**DATA SUPPLIED:**
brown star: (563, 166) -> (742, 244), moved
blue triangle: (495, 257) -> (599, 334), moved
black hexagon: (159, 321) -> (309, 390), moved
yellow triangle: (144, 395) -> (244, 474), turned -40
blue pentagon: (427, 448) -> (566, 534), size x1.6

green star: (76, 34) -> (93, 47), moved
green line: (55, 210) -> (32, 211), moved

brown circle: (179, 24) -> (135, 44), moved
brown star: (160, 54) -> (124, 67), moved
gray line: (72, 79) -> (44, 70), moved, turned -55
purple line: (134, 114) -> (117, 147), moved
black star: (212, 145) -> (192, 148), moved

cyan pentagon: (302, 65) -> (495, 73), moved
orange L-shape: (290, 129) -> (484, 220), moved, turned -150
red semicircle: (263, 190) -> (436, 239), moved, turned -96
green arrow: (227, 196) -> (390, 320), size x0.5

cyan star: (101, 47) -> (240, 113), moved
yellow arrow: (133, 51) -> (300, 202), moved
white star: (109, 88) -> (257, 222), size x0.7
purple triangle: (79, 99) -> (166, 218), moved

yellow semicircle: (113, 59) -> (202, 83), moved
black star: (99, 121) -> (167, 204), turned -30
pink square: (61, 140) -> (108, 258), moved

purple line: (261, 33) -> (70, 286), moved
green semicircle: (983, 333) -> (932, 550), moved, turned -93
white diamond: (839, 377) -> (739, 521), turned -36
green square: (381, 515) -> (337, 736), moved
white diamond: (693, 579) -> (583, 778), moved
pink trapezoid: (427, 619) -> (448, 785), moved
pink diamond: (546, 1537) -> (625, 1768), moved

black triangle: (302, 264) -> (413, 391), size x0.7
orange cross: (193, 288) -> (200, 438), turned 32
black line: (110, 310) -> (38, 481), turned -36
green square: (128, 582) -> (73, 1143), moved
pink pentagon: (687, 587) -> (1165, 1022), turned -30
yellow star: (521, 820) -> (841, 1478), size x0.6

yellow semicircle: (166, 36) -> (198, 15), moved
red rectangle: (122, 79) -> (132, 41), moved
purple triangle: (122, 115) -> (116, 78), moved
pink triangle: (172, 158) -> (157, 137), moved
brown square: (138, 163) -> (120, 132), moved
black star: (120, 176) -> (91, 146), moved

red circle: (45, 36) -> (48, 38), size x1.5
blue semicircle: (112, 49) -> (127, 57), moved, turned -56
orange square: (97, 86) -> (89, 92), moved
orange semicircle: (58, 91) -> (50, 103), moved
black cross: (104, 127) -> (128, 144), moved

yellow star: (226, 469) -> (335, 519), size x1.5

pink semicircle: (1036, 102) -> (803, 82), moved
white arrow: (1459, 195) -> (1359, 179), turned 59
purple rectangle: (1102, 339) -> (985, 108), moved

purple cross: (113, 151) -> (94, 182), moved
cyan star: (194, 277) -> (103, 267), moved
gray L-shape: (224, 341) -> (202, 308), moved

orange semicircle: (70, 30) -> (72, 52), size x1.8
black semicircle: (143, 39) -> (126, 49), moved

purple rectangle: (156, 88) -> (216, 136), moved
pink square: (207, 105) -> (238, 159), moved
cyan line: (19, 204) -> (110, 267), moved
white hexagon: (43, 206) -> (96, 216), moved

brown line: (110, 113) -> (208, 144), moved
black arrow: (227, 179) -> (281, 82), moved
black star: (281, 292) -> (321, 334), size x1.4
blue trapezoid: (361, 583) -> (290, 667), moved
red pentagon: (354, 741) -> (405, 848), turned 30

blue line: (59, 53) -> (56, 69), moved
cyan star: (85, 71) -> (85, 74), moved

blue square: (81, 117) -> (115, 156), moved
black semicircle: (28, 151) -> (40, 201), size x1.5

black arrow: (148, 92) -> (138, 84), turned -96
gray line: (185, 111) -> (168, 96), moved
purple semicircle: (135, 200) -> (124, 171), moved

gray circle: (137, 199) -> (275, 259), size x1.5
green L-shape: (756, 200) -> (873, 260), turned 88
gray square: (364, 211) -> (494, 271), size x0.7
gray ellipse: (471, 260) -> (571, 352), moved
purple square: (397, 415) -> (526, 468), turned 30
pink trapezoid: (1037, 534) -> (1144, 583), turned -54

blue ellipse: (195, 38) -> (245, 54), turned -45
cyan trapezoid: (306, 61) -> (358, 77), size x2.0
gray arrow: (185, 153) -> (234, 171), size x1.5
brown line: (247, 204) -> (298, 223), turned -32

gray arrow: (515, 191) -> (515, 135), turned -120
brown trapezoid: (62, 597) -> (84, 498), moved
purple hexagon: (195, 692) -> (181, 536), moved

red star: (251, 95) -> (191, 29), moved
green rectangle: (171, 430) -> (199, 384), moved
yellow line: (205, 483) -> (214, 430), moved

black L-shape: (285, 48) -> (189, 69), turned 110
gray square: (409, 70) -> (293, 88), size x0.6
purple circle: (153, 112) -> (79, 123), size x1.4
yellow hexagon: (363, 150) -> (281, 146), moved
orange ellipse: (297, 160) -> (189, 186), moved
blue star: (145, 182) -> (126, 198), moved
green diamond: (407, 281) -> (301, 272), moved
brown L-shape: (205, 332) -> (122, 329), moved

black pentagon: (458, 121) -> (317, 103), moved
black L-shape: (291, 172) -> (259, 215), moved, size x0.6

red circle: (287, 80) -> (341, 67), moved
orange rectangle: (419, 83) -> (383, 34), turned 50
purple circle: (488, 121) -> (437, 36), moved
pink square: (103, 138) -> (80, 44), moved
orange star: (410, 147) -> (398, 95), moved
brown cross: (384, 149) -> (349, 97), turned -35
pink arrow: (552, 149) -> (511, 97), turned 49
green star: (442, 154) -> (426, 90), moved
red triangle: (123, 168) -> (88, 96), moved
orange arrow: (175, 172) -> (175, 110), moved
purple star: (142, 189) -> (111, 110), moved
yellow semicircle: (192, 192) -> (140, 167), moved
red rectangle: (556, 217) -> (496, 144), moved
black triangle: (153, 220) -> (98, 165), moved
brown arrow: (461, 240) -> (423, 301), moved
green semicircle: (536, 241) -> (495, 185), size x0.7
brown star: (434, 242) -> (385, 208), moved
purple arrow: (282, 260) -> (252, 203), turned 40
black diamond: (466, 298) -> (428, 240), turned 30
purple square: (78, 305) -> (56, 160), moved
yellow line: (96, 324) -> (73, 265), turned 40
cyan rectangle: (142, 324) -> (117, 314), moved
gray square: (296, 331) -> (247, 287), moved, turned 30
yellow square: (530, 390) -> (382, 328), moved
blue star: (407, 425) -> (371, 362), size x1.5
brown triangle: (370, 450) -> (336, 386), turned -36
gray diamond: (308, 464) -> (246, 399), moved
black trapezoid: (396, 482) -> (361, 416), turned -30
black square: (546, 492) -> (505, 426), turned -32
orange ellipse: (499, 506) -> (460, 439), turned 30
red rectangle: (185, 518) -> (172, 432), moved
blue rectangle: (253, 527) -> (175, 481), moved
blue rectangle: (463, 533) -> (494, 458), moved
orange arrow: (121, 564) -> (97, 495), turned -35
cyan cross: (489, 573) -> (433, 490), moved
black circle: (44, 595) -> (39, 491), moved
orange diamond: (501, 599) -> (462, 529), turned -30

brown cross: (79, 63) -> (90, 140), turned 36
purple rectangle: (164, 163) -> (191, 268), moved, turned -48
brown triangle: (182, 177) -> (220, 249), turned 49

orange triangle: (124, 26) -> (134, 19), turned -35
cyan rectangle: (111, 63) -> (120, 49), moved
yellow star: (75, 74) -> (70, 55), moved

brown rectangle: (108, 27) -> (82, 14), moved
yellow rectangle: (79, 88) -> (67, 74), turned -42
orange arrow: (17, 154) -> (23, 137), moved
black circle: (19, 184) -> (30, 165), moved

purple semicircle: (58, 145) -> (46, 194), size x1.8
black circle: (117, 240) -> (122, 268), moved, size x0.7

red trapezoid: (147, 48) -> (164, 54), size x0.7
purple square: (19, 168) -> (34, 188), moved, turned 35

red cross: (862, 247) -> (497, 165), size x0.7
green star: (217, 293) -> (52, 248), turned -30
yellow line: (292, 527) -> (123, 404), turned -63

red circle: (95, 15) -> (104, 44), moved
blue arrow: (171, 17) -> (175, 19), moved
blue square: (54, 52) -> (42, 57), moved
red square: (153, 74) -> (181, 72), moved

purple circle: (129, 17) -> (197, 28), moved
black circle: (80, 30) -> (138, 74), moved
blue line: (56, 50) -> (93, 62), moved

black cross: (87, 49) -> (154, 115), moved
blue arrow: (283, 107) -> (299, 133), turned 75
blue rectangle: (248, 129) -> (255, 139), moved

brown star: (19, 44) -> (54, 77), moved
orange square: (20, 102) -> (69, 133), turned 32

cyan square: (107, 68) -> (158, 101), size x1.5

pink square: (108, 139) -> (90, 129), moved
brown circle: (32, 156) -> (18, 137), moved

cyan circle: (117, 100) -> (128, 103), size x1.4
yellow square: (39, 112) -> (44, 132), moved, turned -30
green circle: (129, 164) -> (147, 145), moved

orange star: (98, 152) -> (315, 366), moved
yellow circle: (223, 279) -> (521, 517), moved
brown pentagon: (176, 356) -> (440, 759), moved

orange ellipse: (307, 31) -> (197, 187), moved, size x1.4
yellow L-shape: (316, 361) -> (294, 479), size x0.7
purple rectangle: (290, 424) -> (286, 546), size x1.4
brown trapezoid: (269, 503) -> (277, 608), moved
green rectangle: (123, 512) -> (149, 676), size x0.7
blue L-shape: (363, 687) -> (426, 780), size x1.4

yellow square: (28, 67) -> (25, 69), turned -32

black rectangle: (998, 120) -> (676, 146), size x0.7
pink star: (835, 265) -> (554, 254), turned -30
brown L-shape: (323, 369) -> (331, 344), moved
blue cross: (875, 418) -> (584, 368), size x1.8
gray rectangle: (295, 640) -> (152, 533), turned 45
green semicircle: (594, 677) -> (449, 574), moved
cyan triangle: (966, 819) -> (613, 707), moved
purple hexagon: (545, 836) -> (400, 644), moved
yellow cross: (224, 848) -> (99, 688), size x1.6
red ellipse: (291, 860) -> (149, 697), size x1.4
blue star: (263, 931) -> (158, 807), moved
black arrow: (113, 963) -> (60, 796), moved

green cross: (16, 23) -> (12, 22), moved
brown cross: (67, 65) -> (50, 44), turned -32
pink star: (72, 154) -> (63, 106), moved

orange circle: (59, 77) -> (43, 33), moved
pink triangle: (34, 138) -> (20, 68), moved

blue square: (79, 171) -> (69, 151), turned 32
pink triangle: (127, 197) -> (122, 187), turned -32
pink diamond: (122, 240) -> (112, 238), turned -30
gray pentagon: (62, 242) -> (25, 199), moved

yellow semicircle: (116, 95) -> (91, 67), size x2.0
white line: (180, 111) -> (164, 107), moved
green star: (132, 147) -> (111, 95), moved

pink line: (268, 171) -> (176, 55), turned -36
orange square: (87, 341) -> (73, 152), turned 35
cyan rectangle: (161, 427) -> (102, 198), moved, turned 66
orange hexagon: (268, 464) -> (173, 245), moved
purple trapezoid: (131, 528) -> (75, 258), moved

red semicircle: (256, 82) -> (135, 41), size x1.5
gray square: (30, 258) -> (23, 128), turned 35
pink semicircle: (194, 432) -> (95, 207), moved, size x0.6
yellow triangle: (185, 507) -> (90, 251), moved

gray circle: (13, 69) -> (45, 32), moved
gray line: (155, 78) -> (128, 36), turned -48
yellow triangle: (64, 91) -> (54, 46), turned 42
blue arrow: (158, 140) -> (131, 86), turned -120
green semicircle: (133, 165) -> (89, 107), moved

**PROBLEM DESCRIPTION:** Your answer should hold every line of the entries that contains the string "cross".

**EXERCISE RESULT:**
orange cross: (193, 288) -> (200, 438), turned 32
black cross: (104, 127) -> (128, 144), moved
purple cross: (113, 151) -> (94, 182), moved
brown cross: (384, 149) -> (349, 97), turned -35
cyan cross: (489, 573) -> (433, 490), moved
brown cross: (79, 63) -> (90, 140), turned 36
red cross: (862, 247) -> (497, 165), size x0.7
black cross: (87, 49) -> (154, 115), moved
blue cross: (875, 418) -> (584, 368), size x1.8
yellow cross: (224, 848) -> (99, 688), size x1.6
green cross: (16, 23) -> (12, 22), moved
brown cross: (67, 65) -> (50, 44), turned -32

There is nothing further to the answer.